Your goal:
State only the number of lines below where the word "toothbrush" is found.

Records supplied:
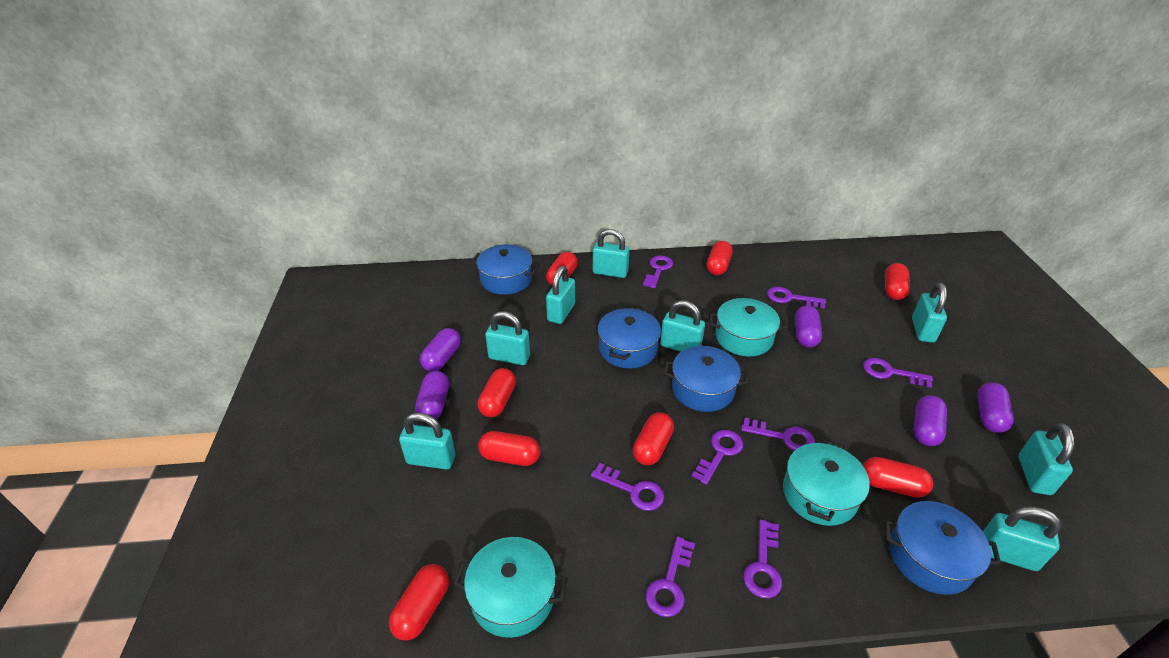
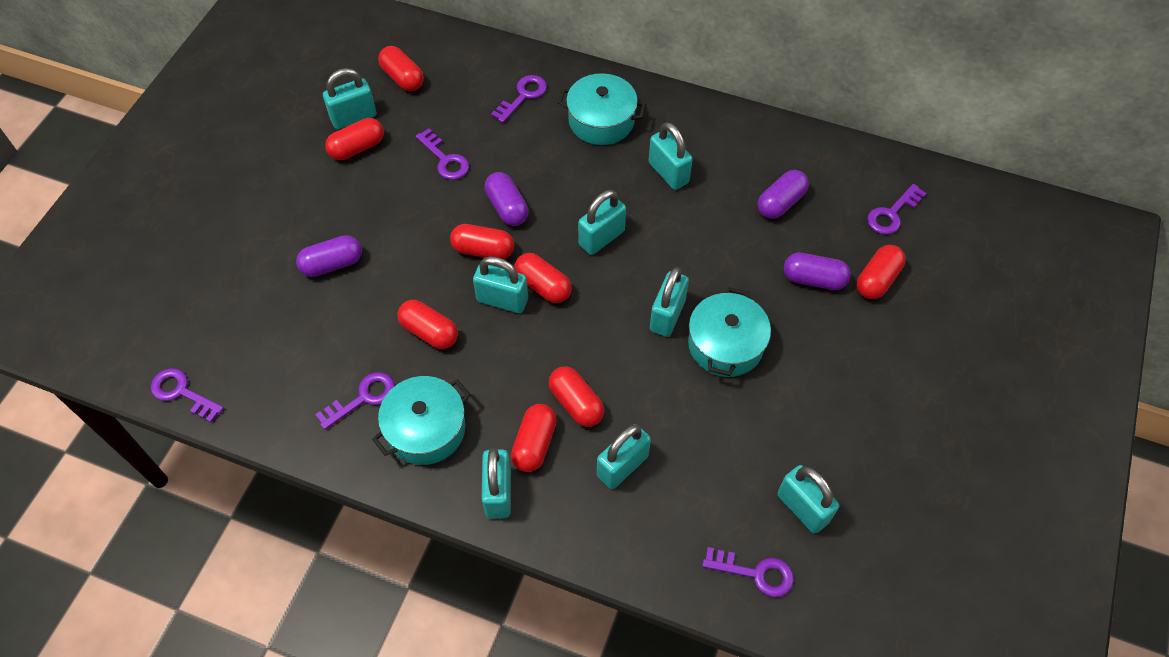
blue pot: 4 -> 0
purple capsule: 5 -> 4
purple key: 8 -> 6

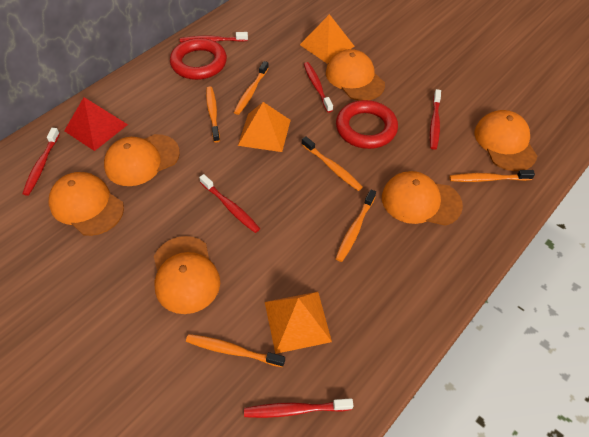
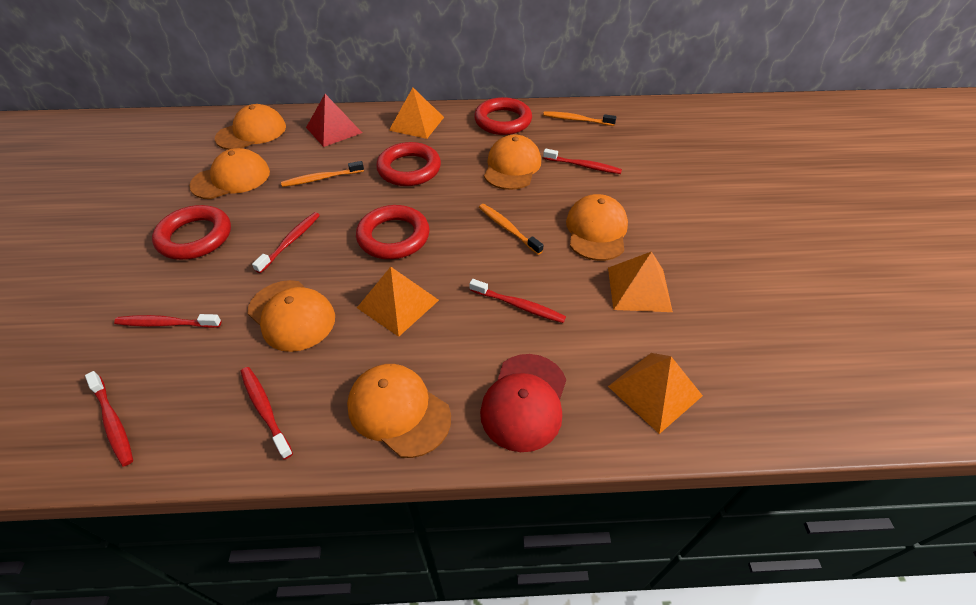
orange pyramid: 3 -> 4
orange toothbrush: 6 -> 3
red cap: 0 -> 1
red ring: 2 -> 4

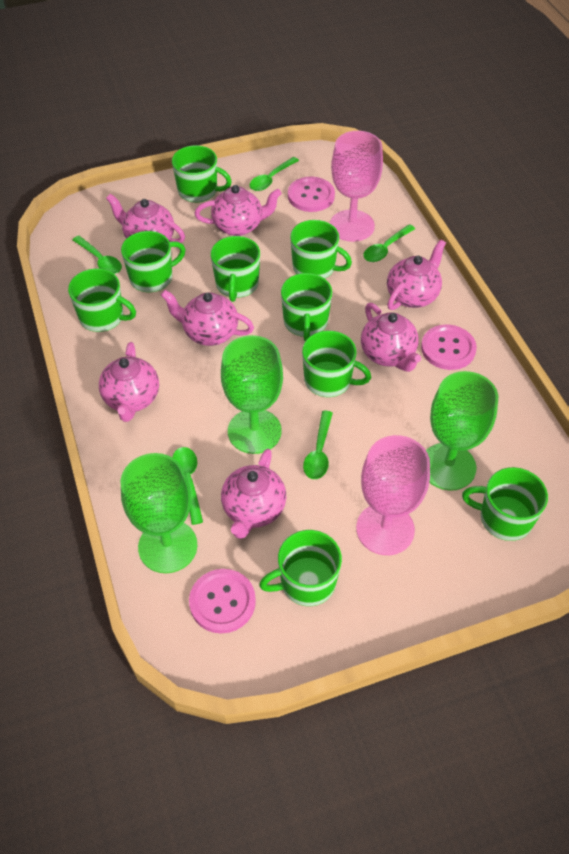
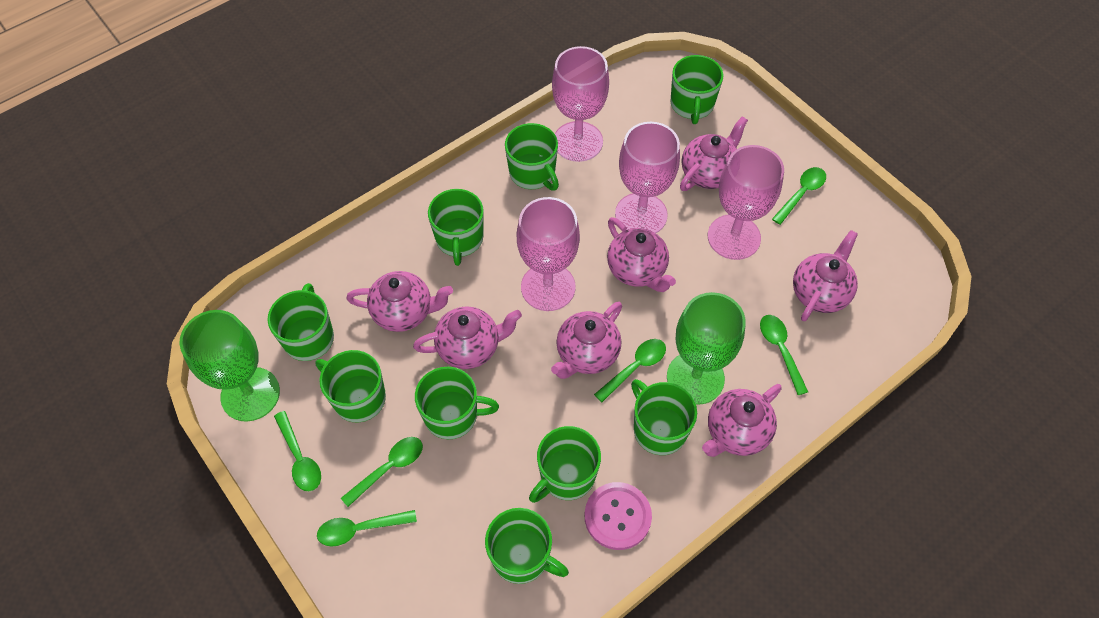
green goblet: 3 -> 2
green spoon: 5 -> 6
pink button: 3 -> 1
pink goblet: 2 -> 4

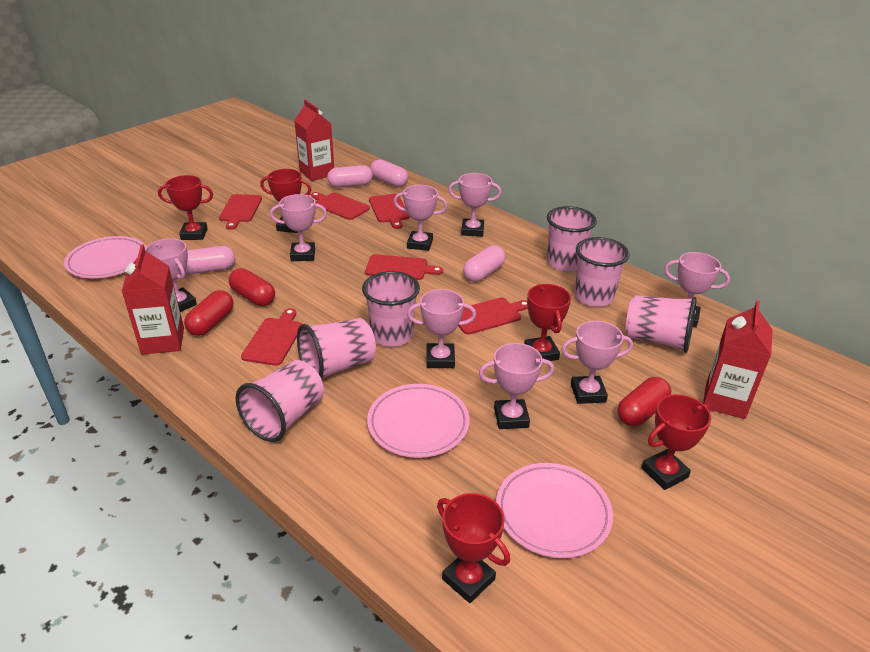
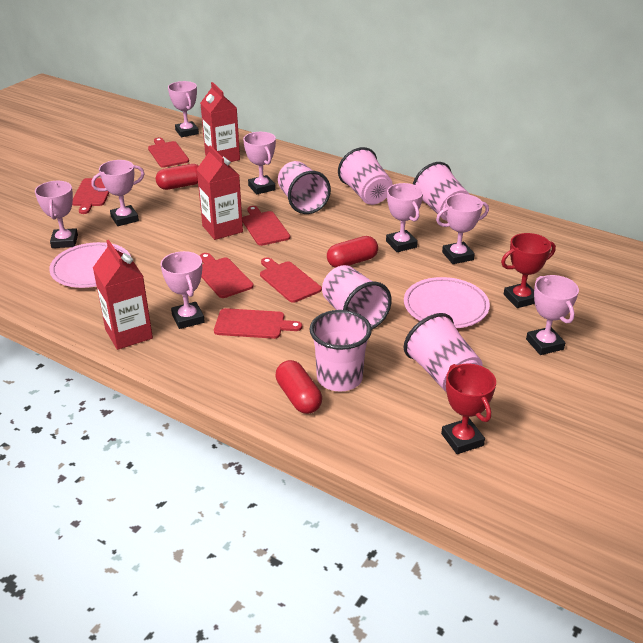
pink capsule: 4 -> 0
pink plate: 3 -> 2
red trophy: 5 -> 2

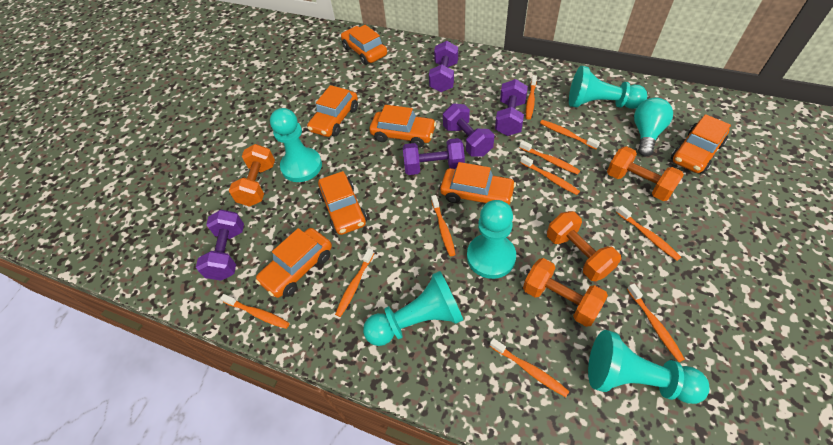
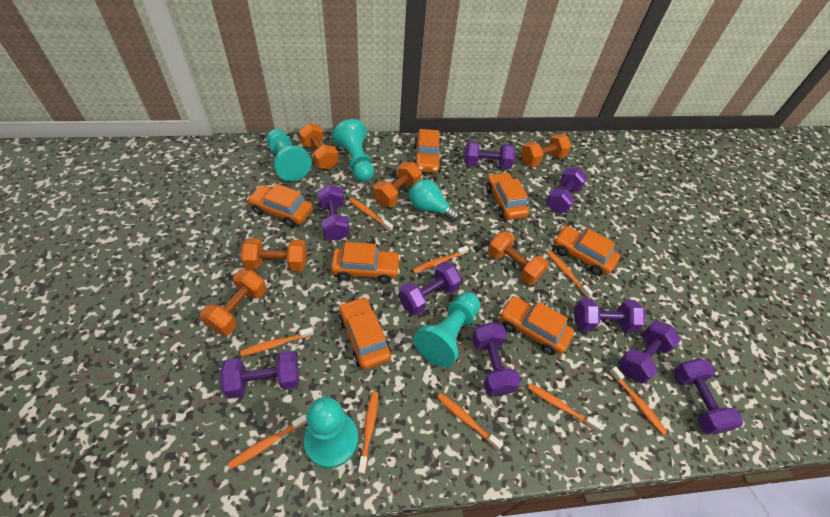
orange dumbbell: 4 -> 6
orange toothbrush: 10 -> 9
purple dumbbell: 5 -> 9
turquoise pawn: 5 -> 4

Finished task:
2